» **Task goal**:
Leaving out all images, return the entries below exactly.

Material for the task Start Marker

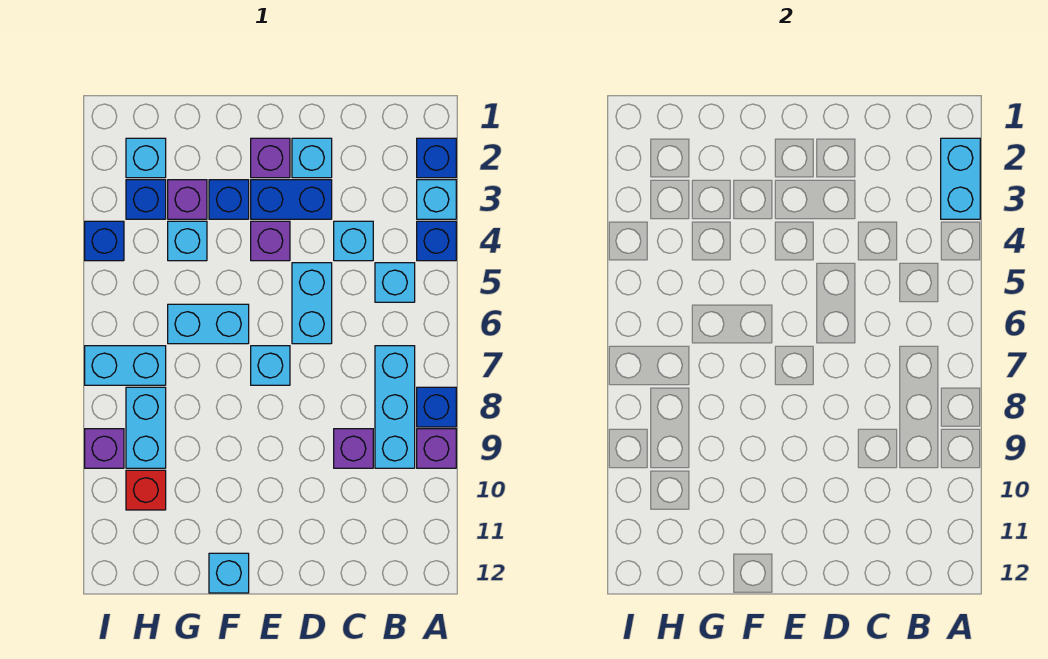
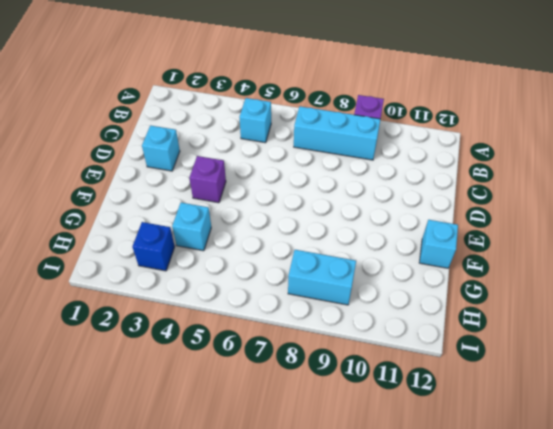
none -> blue brick A2 level 1
none -> cyan brick A3 level 1
none -> blue brick A4 level 1

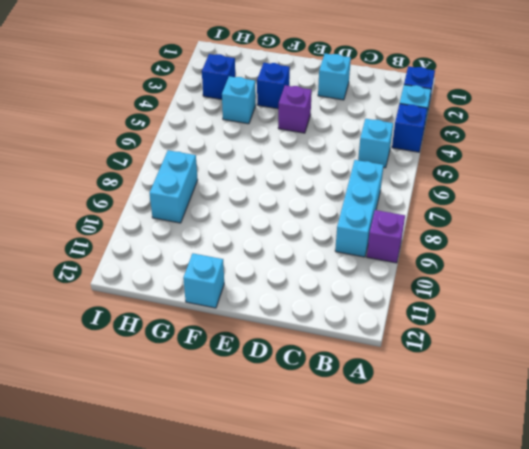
none -> blue brick A8 level 1
none -> cyan brick C4 level 1
none -> purple brick C9 level 1

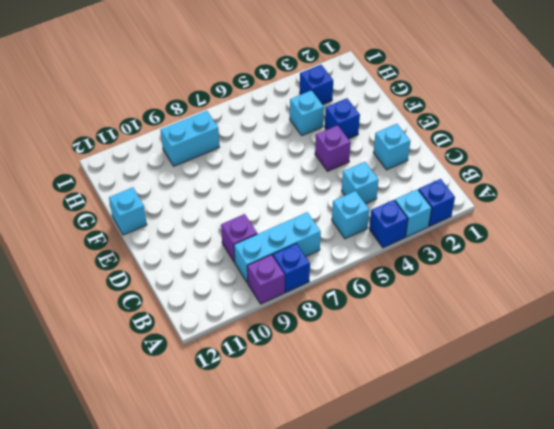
none -> blue brick D3:E3 level 1
none -> cyan brick D5:D6 level 1
none -> purple brick E2 level 1

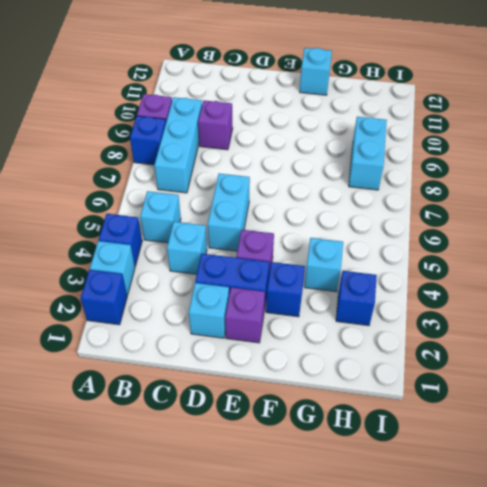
none -> cyan brick E7 level 1
none -> cyan brick F6:G6 level 1
none -> purple brick G3 level 1

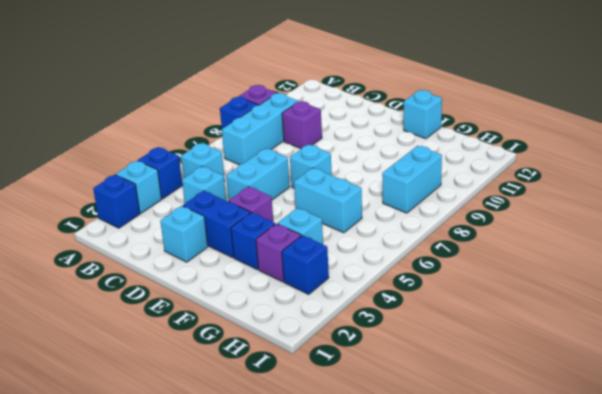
none -> purple brick E2 level 1
none -> cyan brick H2 level 1
none -> cyan brick H7:I7 level 1

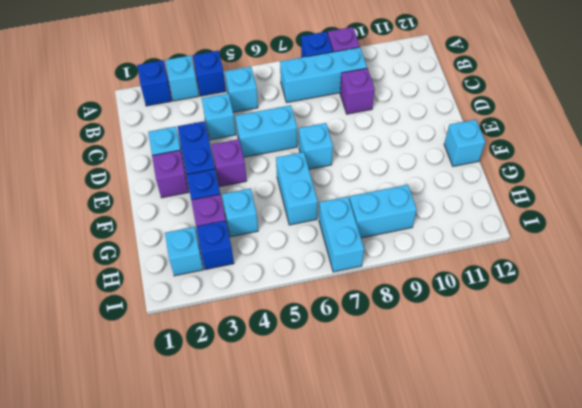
none -> red brick H10 level 1
none -> blue brick I4 level 1
none -> purple brick I9 level 1

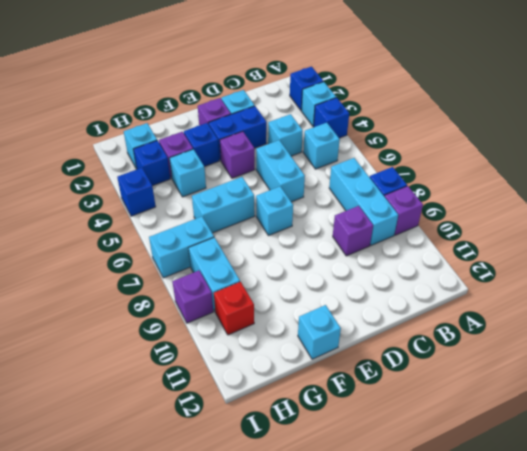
none -> cyan brick A2:A3 level 2

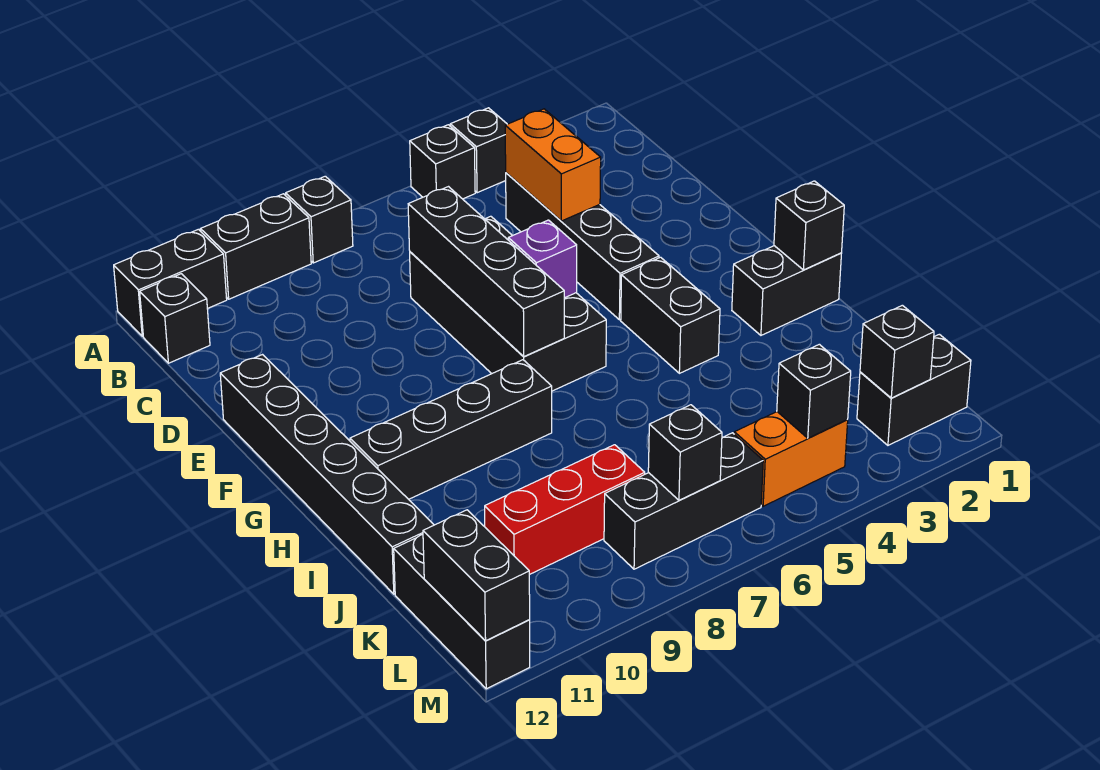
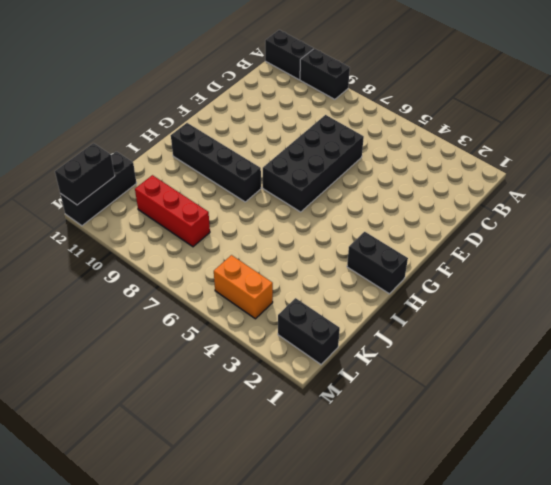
none -> black brick A4 level 1
none -> black brick A5 level 1
none -> black brick A8 level 1

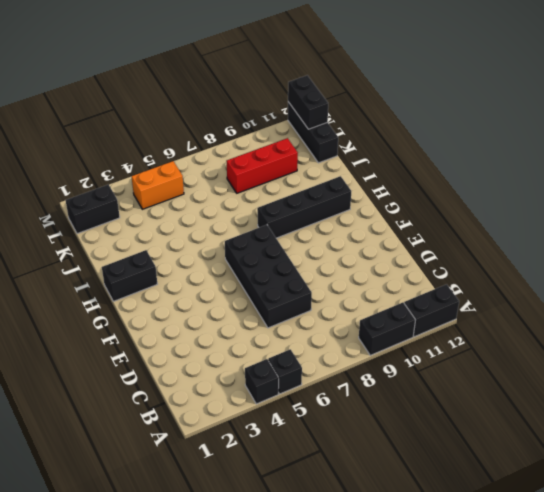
none -> black brick A8 level 1
none -> black brick B12 level 1
none -> black brick C4:F4 level 1

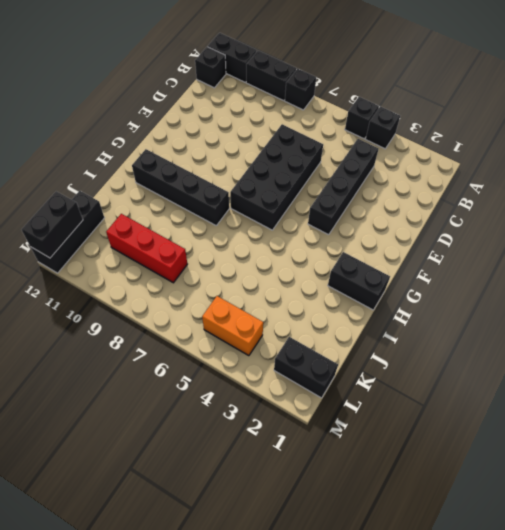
none -> black brick E12:J12 level 1
none -> black brick G4:H4 level 1
none -> black brick L6:L8 level 1

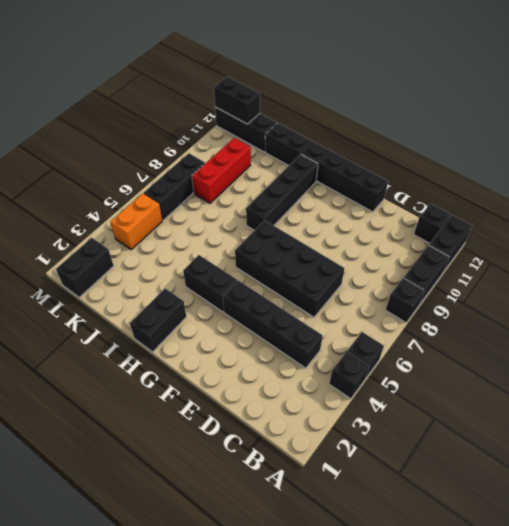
none -> orange brick C4:D4 level 2
none -> black brick D7:G7 level 2
none -> purple brick F6 level 2

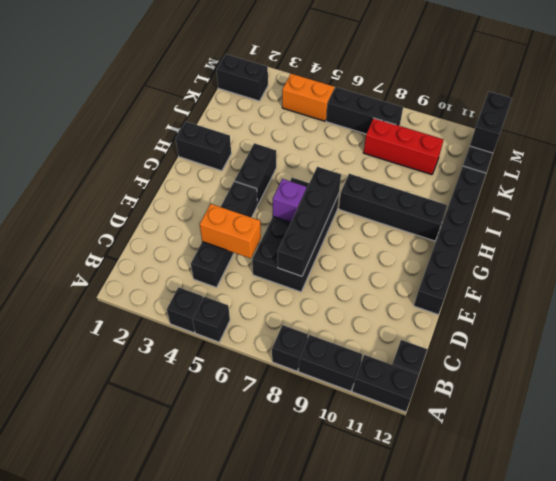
orange brick D4:D5 level 2 -> orange brick C4:D4 level 2
none -> black brick H1 level 2
none -> black brick L2 level 2
none -> black brick L4 level 2

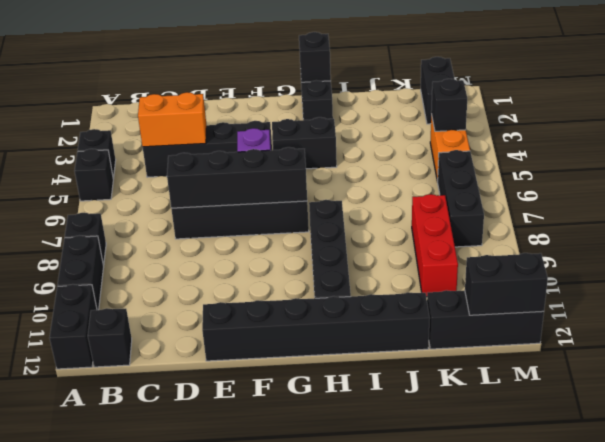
none -> black brick L2 level 2
none -> black brick L7 level 2

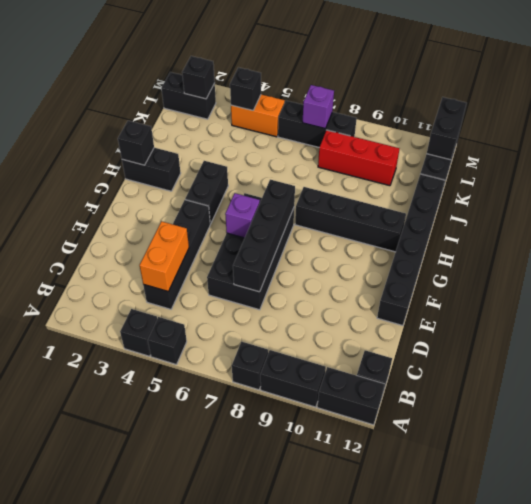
purple brick L7 level 2 -> black brick L7 level 2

Material for the task End Marker

» **Exercise result**:
none -> blue brick A2 level 1
none -> cyan brick A3 level 1
none -> blue brick A4 level 1

none -> blue brick A8 level 1
none -> cyan brick C4 level 1
none -> purple brick C9 level 1

none -> blue brick D3:E3 level 1
none -> cyan brick D5:D6 level 1
none -> purple brick E2 level 1

none -> cyan brick E7 level 1
none -> cyan brick F6:G6 level 1
none -> purple brick G3 level 1

none -> purple brick E2 level 1
none -> cyan brick H2 level 1
none -> cyan brick H7:I7 level 1

none -> red brick H10 level 1
none -> blue brick I4 level 1
none -> purple brick I9 level 1

none -> cyan brick A2:A3 level 2

none -> black brick A4 level 1
none -> black brick A5 level 1
none -> black brick A8 level 1

none -> black brick A8 level 1
none -> black brick B12 level 1
none -> black brick C4:F4 level 1

none -> black brick E12:J12 level 1
none -> black brick G4:H4 level 1
none -> black brick L6:L8 level 1

none -> orange brick C4:D4 level 2
none -> black brick D7:G7 level 2
none -> purple brick F6 level 2

orange brick D4:D5 level 2 -> orange brick C4:D4 level 2
none -> black brick H1 level 2
none -> black brick L2 level 2
none -> black brick L4 level 2

none -> black brick L2 level 2
none -> black brick L7 level 2

purple brick L7 level 2 -> black brick L7 level 2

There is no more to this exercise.